**WORK REQUEST:**
Return, in their exact form, the lines that lie between the start of the data below and the line containing "D8: schottky BAT54 (A STG2, K GND) -> none", with both ends included.

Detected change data
※ ※ ※
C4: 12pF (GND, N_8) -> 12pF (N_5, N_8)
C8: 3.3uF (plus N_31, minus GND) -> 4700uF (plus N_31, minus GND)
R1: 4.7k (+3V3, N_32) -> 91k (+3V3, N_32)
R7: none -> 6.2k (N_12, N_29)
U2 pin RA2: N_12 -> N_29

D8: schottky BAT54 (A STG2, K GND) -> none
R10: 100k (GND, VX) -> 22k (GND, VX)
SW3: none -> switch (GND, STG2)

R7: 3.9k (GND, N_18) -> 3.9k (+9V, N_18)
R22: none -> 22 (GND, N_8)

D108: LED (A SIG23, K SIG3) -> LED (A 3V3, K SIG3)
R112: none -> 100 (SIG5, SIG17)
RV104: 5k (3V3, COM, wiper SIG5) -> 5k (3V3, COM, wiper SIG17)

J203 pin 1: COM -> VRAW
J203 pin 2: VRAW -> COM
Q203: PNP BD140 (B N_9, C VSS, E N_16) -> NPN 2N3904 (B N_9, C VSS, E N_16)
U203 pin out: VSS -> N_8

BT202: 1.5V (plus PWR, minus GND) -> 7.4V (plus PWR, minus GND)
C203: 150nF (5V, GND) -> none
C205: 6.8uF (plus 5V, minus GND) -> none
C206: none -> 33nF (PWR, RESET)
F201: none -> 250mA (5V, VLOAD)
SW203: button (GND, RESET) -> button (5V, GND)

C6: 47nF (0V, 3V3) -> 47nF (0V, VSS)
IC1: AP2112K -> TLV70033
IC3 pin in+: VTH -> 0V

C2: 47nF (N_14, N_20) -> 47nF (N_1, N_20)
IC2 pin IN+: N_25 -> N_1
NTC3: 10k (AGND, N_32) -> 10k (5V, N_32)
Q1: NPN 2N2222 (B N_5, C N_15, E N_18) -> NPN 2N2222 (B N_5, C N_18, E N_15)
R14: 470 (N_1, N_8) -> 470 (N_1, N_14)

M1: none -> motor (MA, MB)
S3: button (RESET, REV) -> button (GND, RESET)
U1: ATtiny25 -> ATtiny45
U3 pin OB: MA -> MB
※ ※ ※
**RESPONSE AREA:**
C4: 12pF (GND, N_8) -> 12pF (N_5, N_8)
C8: 3.3uF (plus N_31, minus GND) -> 4700uF (plus N_31, minus GND)
R1: 4.7k (+3V3, N_32) -> 91k (+3V3, N_32)
R7: none -> 6.2k (N_12, N_29)
U2 pin RA2: N_12 -> N_29

D8: schottky BAT54 (A STG2, K GND) -> none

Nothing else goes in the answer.